_What you will do_
How many lines in the records below include "turquoise"? Answer with the number only.

_Data for processing_

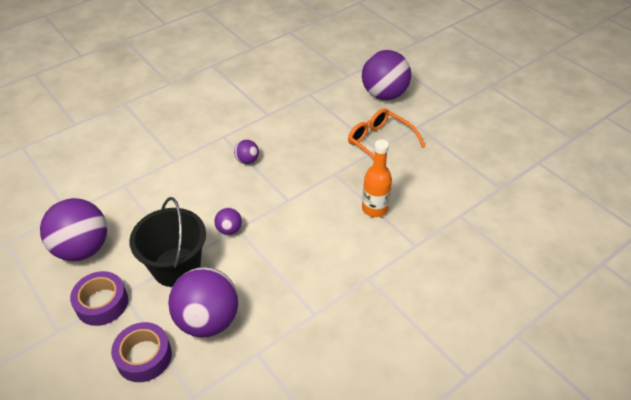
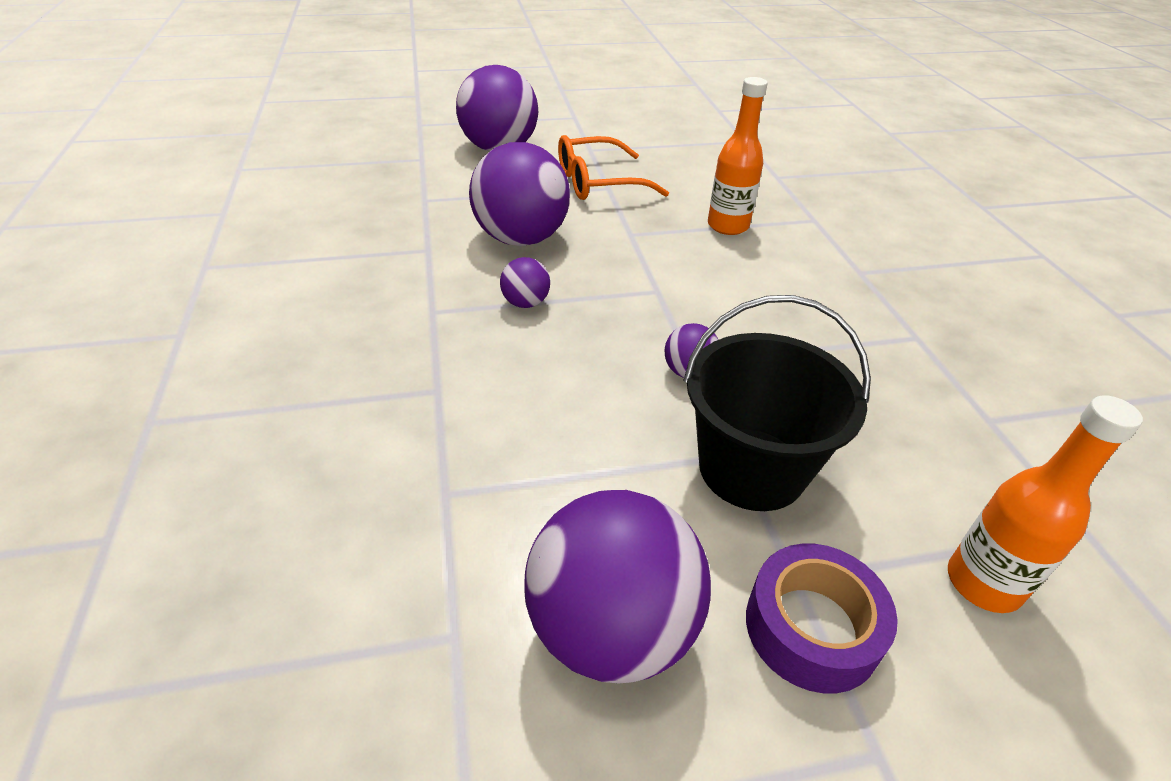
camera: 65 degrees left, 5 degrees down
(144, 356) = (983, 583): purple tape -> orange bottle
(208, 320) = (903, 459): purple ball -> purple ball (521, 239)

---

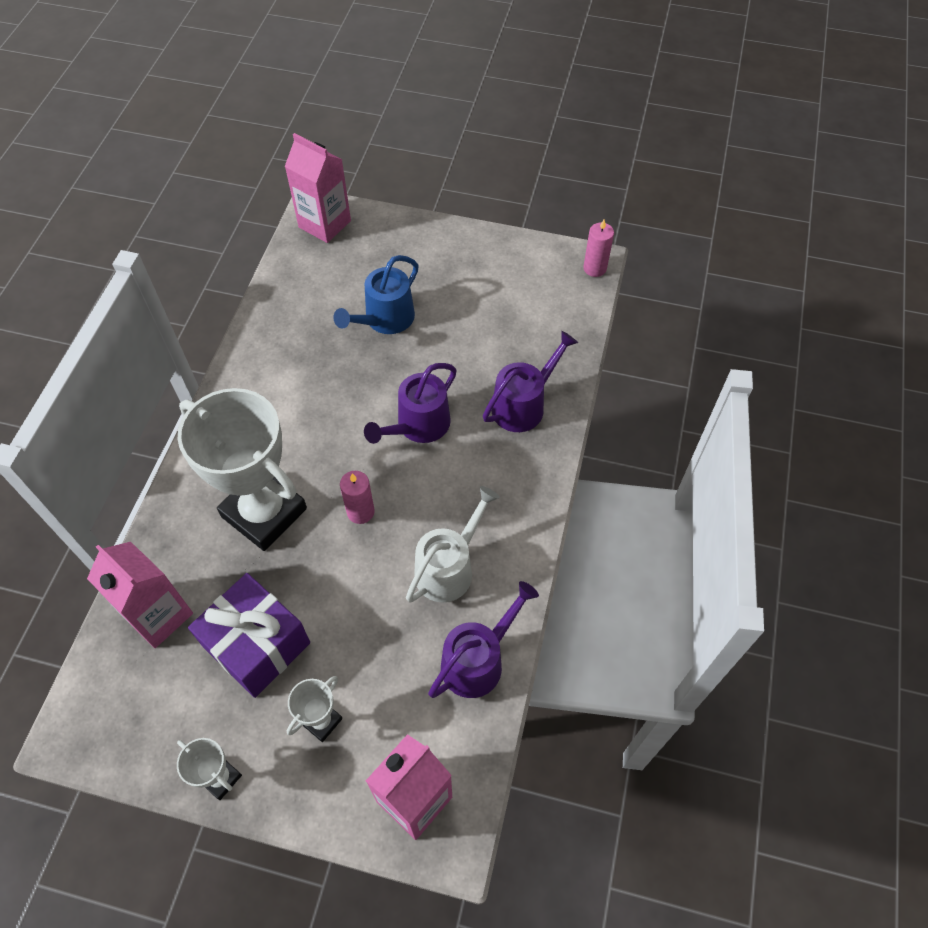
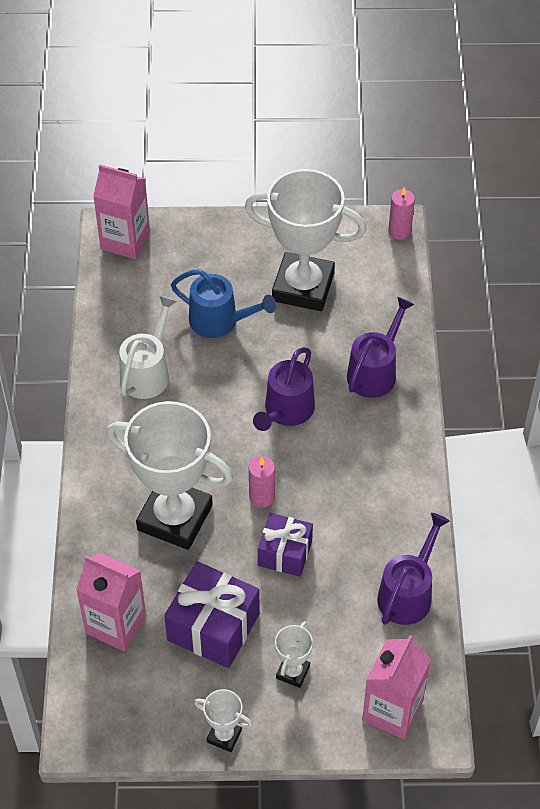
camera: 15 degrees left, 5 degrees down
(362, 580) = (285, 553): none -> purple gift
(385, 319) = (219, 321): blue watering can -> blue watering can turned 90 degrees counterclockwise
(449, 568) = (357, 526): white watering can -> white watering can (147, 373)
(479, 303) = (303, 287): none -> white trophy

---

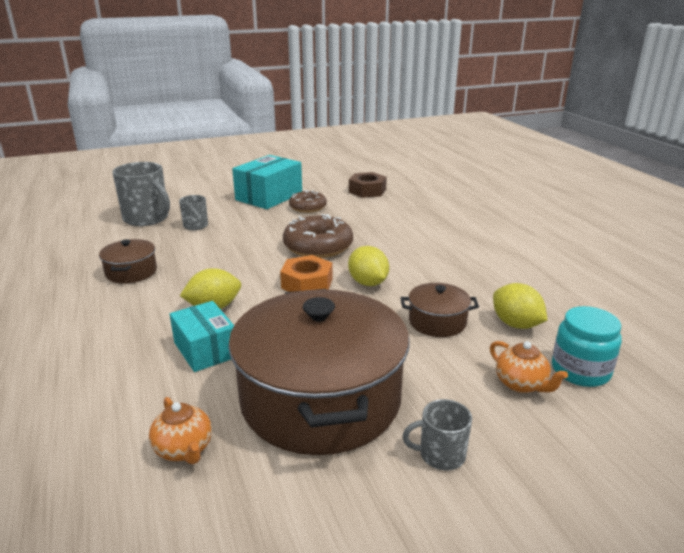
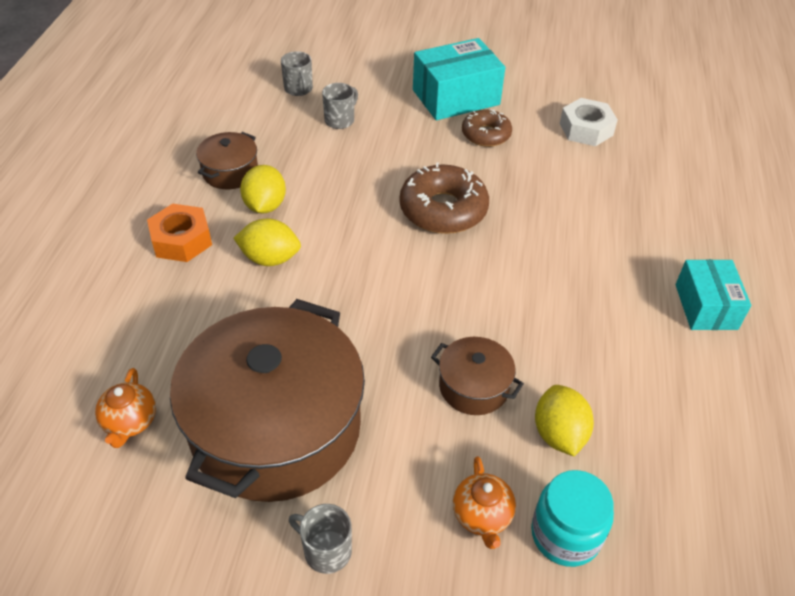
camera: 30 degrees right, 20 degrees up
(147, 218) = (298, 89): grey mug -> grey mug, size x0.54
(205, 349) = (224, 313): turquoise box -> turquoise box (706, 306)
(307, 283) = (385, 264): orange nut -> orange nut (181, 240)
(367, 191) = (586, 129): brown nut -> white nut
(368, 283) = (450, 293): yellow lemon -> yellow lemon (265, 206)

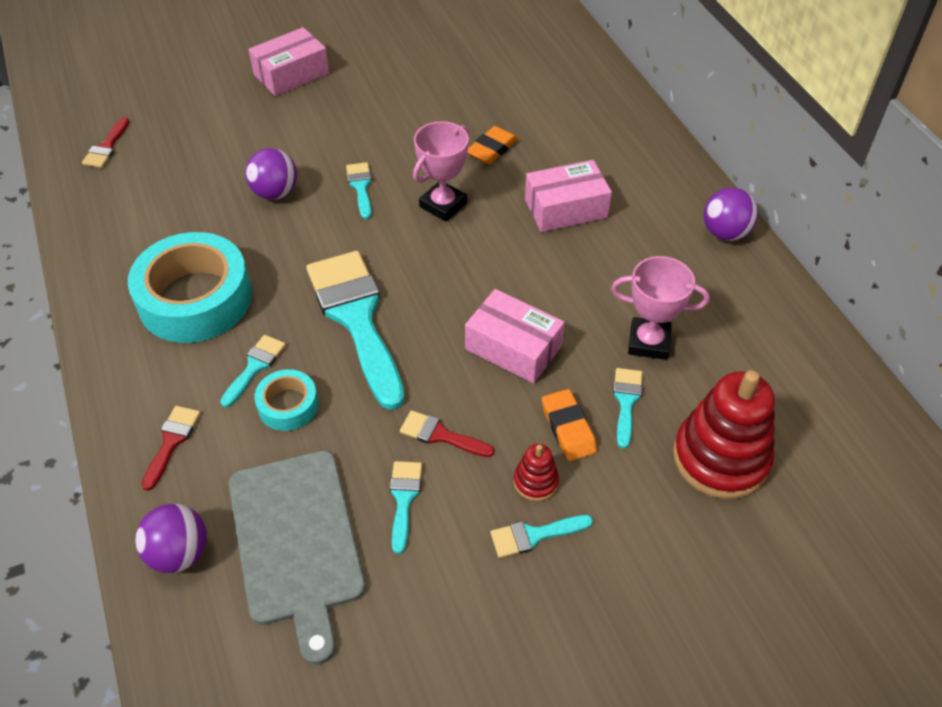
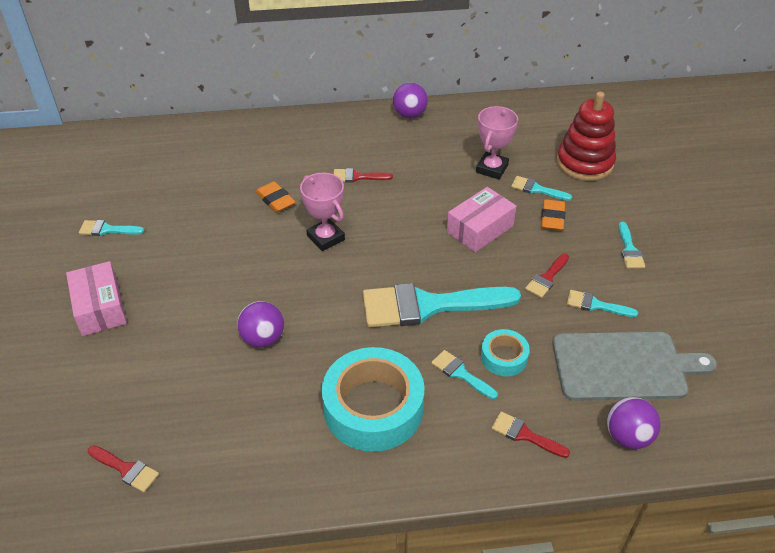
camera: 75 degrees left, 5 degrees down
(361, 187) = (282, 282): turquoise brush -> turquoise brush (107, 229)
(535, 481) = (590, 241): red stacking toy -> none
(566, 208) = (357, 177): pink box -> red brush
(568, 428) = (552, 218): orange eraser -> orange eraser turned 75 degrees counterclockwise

_Task response_
2